▶ [Directions]:
Give back the records below exactly, every one, with no pictures.

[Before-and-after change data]
"""

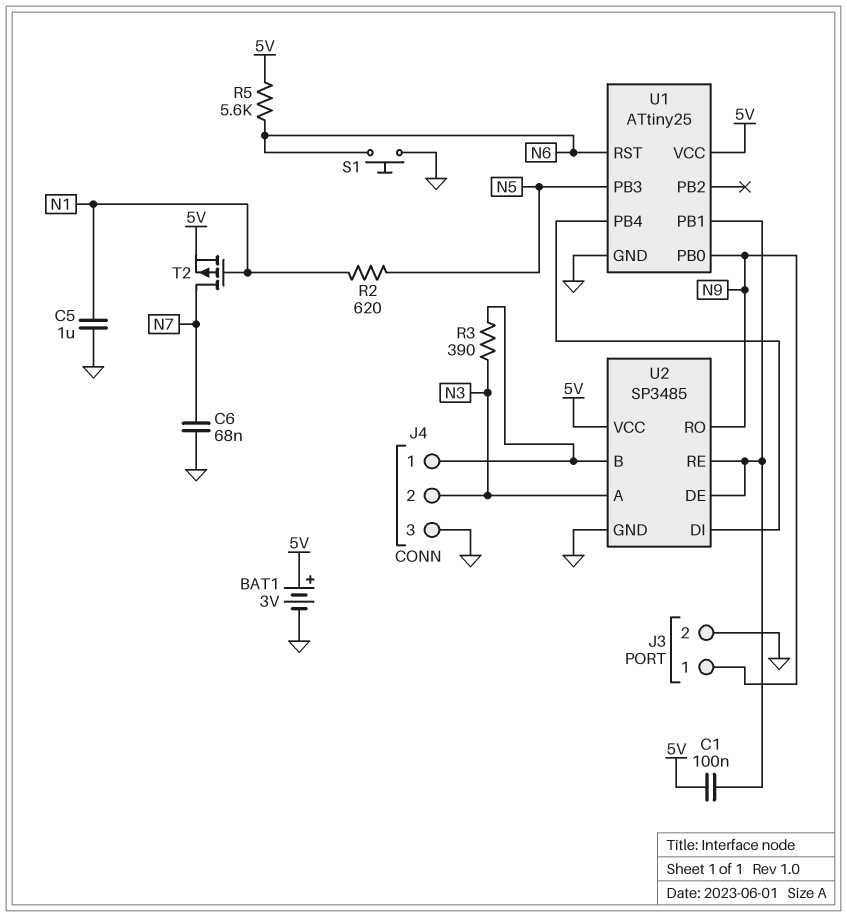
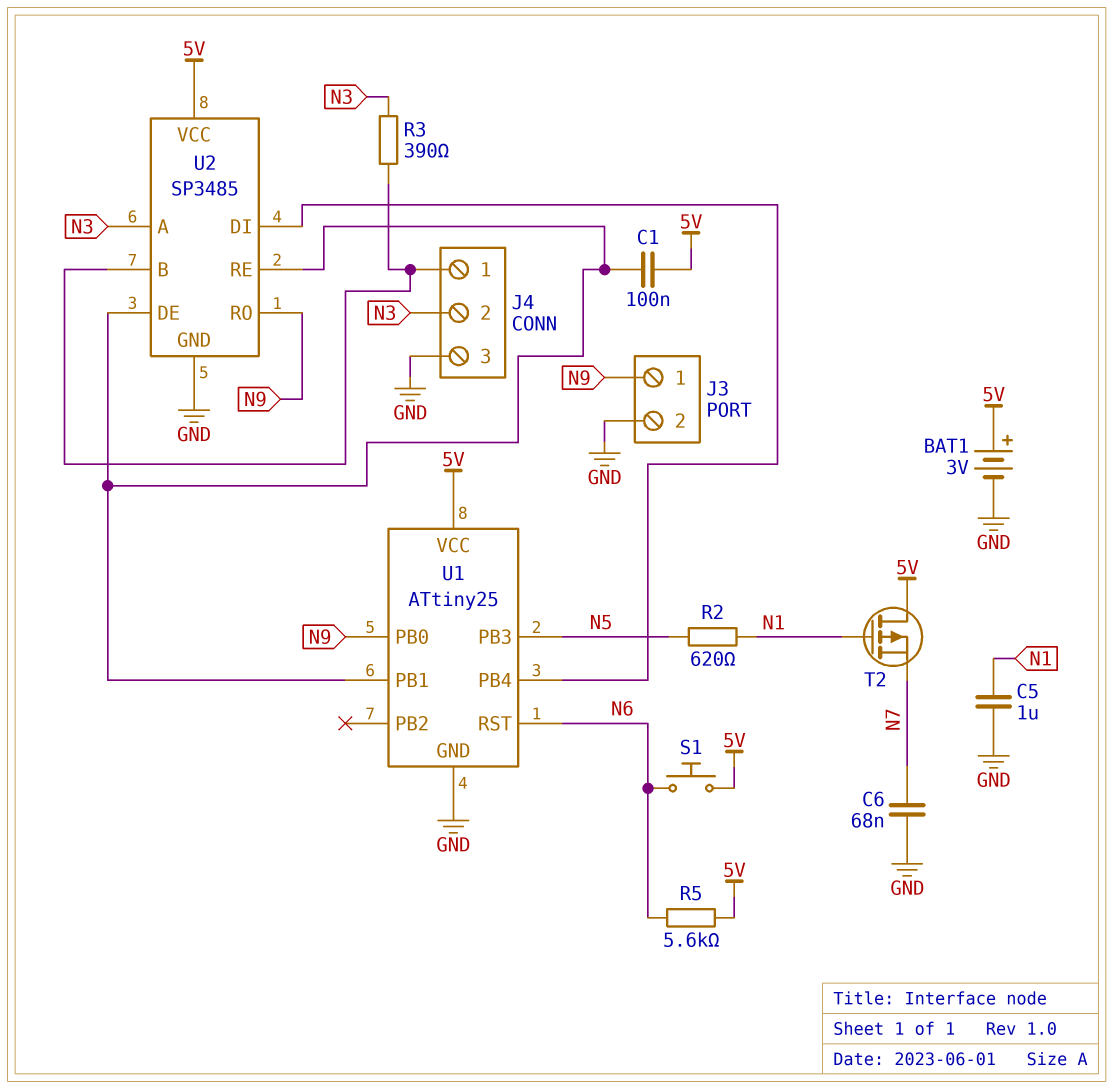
S1: button (GND, N6) -> button (5V, N6)
T2: PMOS (G N1, D N7, S 5V) -> PMOS (G N1, D 5V, S N7)

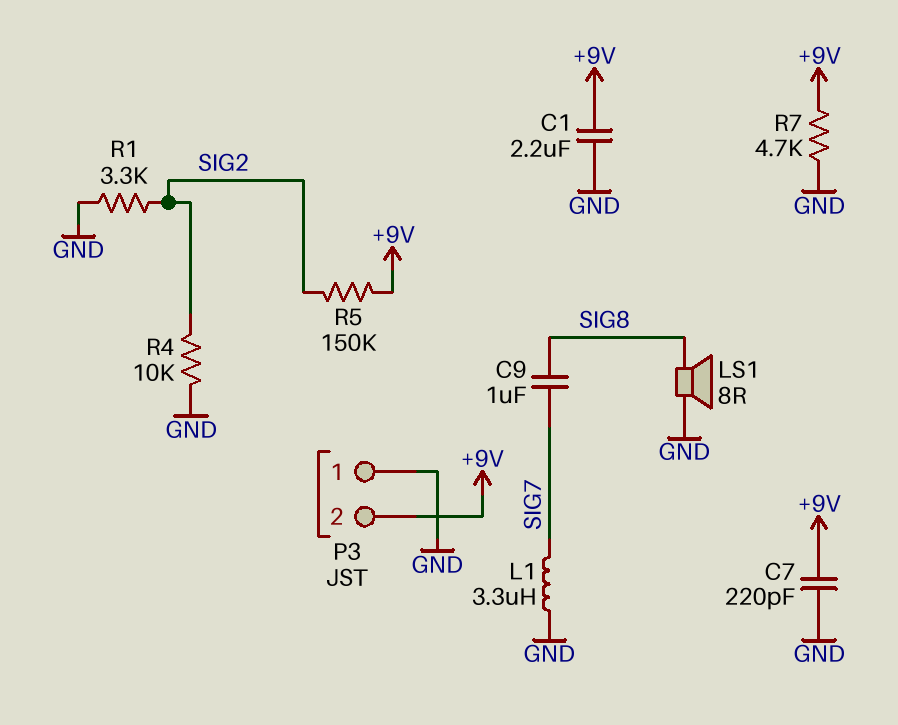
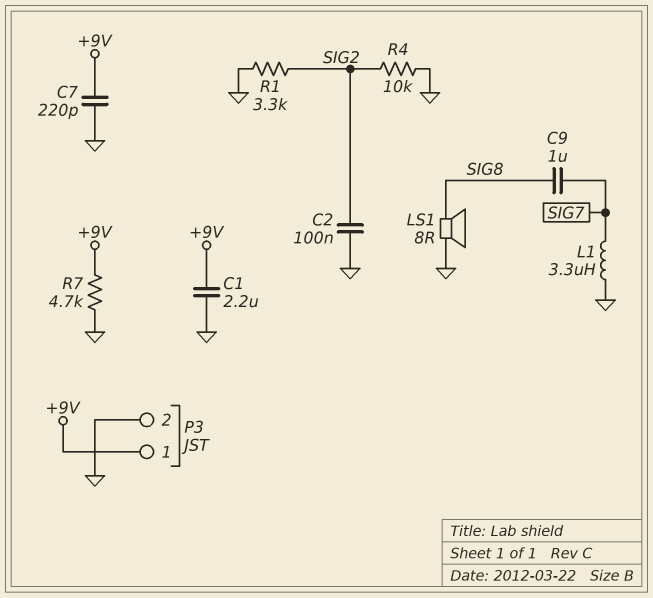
C2: none -> 100nF (GND, SIG2)
P3 pin 1: GND -> +9V
P3 pin 2: +9V -> GND
R5: 150k (+9V, SIG2) -> none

"""

▶ [Response for this exercise]:
S1: button (GND, N6) -> button (5V, N6)
T2: PMOS (G N1, D N7, S 5V) -> PMOS (G N1, D 5V, S N7)

C2: none -> 100nF (GND, SIG2)
P3 pin 1: GND -> +9V
P3 pin 2: +9V -> GND
R5: 150k (+9V, SIG2) -> none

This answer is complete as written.